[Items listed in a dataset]
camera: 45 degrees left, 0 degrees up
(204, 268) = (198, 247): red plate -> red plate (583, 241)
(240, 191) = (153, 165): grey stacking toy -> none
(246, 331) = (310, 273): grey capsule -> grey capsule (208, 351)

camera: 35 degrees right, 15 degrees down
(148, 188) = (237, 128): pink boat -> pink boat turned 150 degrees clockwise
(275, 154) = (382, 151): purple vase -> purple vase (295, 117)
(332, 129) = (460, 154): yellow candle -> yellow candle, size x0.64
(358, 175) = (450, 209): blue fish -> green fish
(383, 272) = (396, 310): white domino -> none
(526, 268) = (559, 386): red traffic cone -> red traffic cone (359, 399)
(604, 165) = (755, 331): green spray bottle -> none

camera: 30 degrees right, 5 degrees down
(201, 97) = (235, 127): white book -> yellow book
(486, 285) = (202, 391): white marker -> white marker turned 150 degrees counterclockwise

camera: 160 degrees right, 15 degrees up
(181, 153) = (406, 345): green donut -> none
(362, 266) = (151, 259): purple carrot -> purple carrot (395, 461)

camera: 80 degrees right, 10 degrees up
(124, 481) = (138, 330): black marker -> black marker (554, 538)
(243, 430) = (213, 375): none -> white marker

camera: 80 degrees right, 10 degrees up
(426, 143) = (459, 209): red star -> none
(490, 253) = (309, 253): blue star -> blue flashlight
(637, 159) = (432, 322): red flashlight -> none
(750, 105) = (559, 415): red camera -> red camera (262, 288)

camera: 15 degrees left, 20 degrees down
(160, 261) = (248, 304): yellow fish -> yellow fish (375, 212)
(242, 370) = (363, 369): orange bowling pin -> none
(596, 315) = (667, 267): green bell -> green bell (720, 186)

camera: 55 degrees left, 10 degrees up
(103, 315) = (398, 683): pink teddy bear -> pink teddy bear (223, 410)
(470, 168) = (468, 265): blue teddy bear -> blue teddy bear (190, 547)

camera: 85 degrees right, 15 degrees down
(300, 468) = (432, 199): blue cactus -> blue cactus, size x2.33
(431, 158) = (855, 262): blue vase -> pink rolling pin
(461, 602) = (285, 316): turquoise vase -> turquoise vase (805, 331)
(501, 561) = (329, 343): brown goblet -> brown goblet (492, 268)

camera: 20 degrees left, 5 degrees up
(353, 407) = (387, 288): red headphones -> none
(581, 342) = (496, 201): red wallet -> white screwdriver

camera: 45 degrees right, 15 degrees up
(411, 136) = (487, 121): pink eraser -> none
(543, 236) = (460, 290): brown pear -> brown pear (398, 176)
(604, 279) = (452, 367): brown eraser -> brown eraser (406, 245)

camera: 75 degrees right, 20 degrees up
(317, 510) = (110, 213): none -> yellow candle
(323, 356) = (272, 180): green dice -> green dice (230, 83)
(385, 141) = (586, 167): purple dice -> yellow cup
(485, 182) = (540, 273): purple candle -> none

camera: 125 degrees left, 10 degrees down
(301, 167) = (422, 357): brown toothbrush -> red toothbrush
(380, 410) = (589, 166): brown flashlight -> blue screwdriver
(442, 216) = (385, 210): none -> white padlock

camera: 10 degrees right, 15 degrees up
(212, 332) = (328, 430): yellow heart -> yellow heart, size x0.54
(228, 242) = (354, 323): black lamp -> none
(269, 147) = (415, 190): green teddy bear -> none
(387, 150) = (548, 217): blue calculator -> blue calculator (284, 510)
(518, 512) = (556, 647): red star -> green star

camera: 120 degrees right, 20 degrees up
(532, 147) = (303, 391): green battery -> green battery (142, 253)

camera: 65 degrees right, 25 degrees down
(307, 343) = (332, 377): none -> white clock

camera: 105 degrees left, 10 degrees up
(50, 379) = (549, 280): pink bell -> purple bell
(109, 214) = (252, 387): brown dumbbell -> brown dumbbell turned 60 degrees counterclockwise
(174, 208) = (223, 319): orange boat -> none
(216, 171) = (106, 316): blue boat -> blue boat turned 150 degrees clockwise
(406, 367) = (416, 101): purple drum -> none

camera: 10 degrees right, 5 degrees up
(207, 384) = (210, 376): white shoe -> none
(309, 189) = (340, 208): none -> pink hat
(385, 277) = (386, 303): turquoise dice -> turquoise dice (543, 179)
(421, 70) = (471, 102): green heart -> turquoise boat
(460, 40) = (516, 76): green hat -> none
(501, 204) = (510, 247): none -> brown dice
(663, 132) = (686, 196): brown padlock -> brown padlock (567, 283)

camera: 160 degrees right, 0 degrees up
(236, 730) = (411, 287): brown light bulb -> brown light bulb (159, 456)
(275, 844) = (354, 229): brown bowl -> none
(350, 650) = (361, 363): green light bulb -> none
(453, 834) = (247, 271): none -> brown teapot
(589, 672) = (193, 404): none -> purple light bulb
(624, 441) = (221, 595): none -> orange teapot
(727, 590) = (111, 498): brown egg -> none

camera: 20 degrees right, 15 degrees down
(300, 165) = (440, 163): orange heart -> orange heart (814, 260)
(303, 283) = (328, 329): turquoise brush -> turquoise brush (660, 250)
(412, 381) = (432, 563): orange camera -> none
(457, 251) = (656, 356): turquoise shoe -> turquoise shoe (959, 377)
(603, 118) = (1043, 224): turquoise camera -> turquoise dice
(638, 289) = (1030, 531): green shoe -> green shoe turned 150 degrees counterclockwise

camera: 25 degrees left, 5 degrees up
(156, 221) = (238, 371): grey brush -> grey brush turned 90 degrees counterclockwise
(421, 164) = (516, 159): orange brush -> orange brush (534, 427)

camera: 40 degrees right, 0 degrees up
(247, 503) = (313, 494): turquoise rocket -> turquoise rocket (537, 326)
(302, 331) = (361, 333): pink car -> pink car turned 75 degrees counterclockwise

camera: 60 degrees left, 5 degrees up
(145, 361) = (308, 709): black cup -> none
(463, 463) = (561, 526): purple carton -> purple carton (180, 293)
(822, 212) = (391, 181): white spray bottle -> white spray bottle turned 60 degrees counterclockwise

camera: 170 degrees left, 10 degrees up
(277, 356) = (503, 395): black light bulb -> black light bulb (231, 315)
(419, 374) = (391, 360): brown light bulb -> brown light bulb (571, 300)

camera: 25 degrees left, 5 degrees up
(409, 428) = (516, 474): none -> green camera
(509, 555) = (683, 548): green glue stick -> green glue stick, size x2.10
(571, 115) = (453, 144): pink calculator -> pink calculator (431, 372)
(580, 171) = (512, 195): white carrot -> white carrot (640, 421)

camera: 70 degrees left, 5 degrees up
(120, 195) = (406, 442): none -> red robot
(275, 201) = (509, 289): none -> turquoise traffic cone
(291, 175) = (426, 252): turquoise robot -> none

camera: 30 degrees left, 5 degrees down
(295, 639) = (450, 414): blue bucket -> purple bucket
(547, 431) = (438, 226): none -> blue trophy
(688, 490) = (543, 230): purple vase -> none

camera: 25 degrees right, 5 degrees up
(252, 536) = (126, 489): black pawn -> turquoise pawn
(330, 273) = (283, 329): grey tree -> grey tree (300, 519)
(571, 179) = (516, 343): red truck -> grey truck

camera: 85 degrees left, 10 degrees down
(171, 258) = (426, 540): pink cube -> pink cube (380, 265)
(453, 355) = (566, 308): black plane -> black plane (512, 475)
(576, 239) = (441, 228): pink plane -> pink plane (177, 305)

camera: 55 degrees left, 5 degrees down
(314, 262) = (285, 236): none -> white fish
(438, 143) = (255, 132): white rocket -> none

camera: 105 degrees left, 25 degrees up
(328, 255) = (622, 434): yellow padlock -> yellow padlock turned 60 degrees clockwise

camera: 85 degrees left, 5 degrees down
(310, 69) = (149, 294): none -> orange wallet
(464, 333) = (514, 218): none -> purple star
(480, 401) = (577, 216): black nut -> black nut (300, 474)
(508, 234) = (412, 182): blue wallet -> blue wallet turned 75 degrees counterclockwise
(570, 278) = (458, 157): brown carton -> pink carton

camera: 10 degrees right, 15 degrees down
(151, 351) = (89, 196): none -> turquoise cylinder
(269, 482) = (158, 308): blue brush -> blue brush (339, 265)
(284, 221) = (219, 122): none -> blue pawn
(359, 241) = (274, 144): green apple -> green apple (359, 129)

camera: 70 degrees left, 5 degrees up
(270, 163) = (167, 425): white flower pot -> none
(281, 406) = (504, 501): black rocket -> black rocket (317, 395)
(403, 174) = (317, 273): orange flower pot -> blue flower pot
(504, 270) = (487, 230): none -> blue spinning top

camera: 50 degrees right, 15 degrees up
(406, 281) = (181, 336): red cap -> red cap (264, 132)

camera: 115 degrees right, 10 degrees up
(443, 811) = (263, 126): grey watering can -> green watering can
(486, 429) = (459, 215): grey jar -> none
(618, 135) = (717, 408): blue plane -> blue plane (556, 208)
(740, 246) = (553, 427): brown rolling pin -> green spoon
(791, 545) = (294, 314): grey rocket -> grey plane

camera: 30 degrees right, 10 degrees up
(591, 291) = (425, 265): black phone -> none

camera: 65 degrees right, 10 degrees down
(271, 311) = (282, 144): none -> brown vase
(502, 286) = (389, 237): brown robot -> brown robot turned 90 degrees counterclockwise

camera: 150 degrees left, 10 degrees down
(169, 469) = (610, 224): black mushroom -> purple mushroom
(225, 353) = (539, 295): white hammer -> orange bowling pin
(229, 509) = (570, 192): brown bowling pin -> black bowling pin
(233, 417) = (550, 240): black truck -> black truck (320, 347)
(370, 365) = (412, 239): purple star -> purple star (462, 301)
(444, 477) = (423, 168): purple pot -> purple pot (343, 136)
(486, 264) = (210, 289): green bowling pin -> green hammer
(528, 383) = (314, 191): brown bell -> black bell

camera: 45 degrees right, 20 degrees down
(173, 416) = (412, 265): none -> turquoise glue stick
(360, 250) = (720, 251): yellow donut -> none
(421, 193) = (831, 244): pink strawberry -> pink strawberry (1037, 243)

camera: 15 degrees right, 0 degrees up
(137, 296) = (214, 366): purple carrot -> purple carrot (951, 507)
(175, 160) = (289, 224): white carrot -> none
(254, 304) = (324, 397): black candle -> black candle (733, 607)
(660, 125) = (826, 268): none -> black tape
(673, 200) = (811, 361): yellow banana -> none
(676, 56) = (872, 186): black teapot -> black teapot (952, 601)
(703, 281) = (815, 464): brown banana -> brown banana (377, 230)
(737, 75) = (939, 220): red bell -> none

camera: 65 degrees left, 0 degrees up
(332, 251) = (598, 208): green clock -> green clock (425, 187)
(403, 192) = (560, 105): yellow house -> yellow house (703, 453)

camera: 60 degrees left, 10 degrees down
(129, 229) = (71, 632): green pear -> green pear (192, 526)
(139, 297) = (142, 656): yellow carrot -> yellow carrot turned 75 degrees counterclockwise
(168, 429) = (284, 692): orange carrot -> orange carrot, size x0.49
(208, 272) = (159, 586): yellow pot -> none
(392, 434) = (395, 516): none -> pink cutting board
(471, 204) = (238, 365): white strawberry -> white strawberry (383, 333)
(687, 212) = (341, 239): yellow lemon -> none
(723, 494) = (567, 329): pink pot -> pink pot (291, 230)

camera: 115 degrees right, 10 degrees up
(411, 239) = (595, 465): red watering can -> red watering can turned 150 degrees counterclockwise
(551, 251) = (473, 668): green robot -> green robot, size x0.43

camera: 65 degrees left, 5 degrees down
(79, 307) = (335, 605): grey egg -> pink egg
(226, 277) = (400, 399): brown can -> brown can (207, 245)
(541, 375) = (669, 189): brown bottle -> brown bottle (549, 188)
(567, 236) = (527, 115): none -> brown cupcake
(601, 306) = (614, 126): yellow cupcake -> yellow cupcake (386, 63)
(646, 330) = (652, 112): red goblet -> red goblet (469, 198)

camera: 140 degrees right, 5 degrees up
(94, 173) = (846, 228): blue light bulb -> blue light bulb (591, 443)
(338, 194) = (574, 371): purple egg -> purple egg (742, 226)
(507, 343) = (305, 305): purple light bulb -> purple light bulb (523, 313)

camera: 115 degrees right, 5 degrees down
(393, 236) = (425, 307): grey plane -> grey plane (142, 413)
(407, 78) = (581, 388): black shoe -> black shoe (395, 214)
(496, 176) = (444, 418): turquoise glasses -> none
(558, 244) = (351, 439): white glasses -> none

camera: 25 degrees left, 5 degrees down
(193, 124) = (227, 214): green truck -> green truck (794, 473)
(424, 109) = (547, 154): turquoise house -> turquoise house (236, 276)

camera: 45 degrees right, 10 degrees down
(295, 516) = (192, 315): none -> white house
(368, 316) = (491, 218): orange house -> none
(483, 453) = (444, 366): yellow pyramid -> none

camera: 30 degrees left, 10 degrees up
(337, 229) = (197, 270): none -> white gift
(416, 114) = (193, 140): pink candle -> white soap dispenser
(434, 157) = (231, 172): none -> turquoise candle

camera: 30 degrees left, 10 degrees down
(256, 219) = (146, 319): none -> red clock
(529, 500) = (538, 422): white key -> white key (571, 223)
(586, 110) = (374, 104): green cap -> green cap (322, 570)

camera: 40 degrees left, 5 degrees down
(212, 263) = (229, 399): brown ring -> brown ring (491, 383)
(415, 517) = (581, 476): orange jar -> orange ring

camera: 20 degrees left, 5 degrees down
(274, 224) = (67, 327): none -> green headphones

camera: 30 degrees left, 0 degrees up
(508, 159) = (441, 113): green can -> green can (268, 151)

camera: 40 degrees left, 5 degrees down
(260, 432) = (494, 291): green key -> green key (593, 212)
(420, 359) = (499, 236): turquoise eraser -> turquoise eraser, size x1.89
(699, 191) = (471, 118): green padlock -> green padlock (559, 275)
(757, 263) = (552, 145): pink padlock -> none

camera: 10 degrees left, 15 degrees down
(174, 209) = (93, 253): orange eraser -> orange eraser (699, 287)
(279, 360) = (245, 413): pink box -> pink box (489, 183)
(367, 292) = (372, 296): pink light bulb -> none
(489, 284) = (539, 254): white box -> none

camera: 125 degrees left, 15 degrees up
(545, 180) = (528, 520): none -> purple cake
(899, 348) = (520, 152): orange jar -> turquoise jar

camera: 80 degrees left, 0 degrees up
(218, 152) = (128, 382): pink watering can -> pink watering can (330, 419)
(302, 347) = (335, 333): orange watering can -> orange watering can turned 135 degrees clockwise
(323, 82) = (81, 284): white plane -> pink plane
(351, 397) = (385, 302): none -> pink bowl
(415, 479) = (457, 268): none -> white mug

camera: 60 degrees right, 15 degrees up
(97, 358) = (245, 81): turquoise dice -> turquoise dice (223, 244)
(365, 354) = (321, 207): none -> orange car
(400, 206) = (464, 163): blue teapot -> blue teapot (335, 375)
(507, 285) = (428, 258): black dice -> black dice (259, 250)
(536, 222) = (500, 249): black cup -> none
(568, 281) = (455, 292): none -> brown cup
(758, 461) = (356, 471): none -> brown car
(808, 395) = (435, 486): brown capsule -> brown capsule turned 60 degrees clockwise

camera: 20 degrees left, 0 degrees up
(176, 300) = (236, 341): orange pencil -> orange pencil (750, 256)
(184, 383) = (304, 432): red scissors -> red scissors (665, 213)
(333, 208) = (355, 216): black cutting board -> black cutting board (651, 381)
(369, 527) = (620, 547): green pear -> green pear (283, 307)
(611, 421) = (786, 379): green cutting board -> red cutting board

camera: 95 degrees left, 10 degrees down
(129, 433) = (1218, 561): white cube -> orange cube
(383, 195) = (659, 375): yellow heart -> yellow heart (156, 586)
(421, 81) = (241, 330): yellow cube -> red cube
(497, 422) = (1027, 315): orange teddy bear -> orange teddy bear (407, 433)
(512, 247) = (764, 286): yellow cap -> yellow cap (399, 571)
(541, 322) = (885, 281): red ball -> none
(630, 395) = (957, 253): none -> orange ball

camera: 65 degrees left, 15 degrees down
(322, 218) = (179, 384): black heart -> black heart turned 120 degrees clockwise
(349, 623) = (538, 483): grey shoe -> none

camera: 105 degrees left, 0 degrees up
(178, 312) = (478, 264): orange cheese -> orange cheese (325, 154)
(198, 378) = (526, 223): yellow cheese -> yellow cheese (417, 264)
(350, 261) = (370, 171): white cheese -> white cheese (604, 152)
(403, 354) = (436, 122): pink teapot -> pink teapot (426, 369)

**EXERCISE:** The response must consist solely of the lines from the top of the records through the line holding "camera: 35 degrees right, 15 degrees down", copied word for word.

**EXERCISE RESPONSE:**
camera: 45 degrees left, 0 degrees up
(204, 268) = (198, 247): red plate -> red plate (583, 241)
(240, 191) = (153, 165): grey stacking toy -> none
(246, 331) = (310, 273): grey capsule -> grey capsule (208, 351)

camera: 35 degrees right, 15 degrees down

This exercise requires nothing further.